*** Data under study Section Begins ***

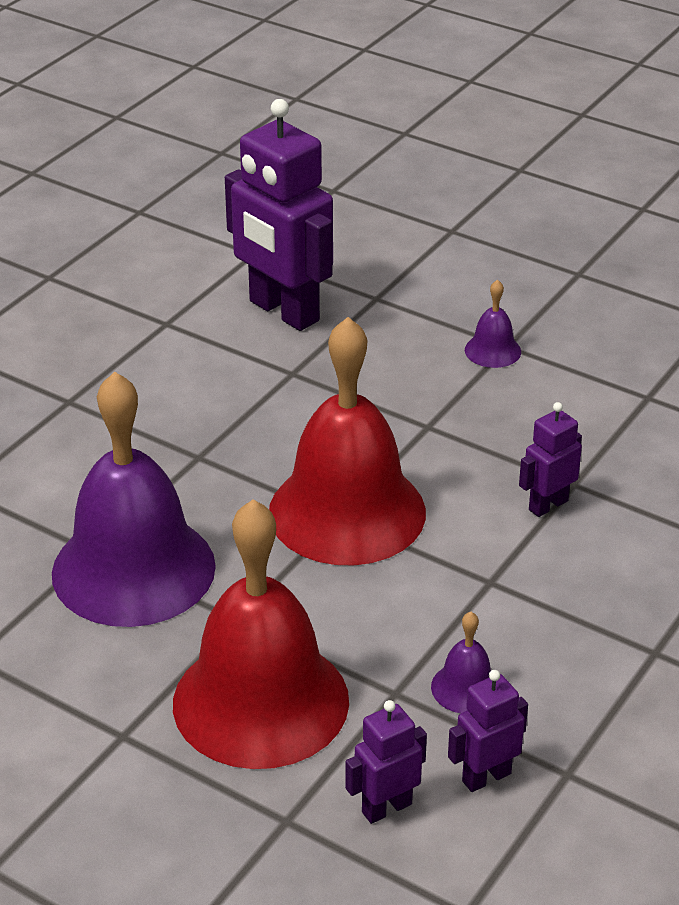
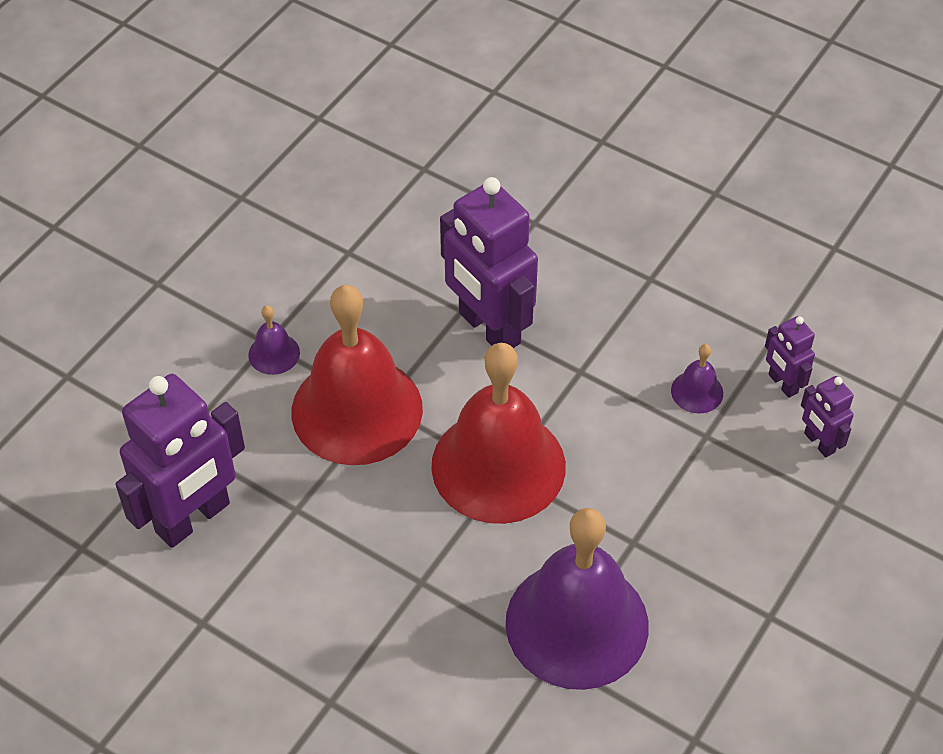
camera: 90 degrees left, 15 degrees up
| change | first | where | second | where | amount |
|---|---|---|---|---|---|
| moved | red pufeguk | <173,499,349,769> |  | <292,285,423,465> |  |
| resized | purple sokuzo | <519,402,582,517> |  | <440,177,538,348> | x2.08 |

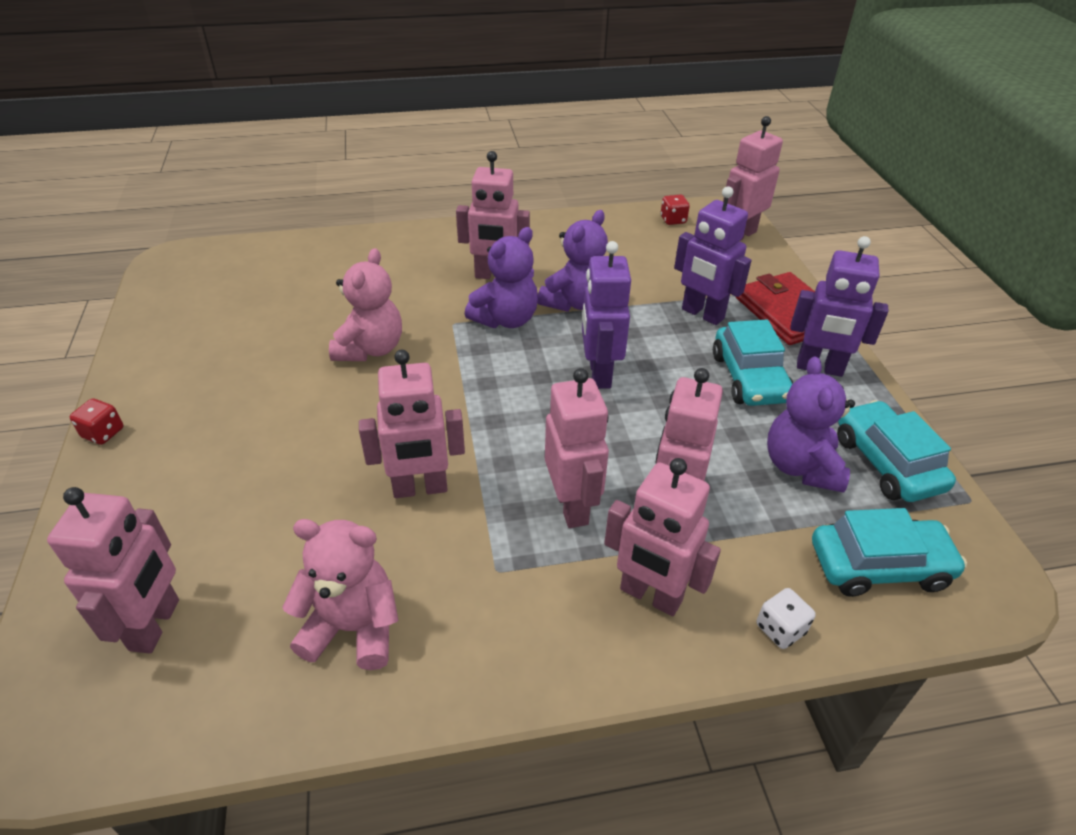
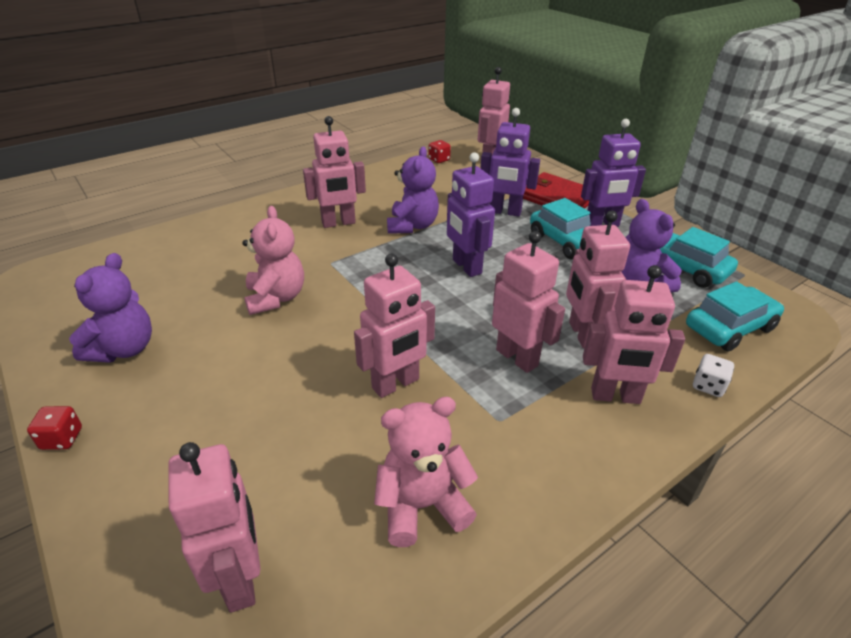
camera: 25 degrees left, 5 degrees down
| change | first | where | second | where | amount |
|---|---|---|---|---|---|
| moved | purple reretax | <465,227,538,328> |  | <69,253,152,363> |  |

*** Data under study Section Ends ***

* The task
The answer is the run of lines from the one with "<440,177,538,348> | x2.08 |" through the final line of the data, copied exactly, and nothing else; no pictures.

* Output
| resized | purple sokuzo | <519,402,582,517> |  | <440,177,538,348> | x2.08 |

camera: 25 degrees left, 5 degrees down
| change | first | where | second | where | amount |
|---|---|---|---|---|---|
| moved | purple reretax | <465,227,538,328> |  | <69,253,152,363> |  |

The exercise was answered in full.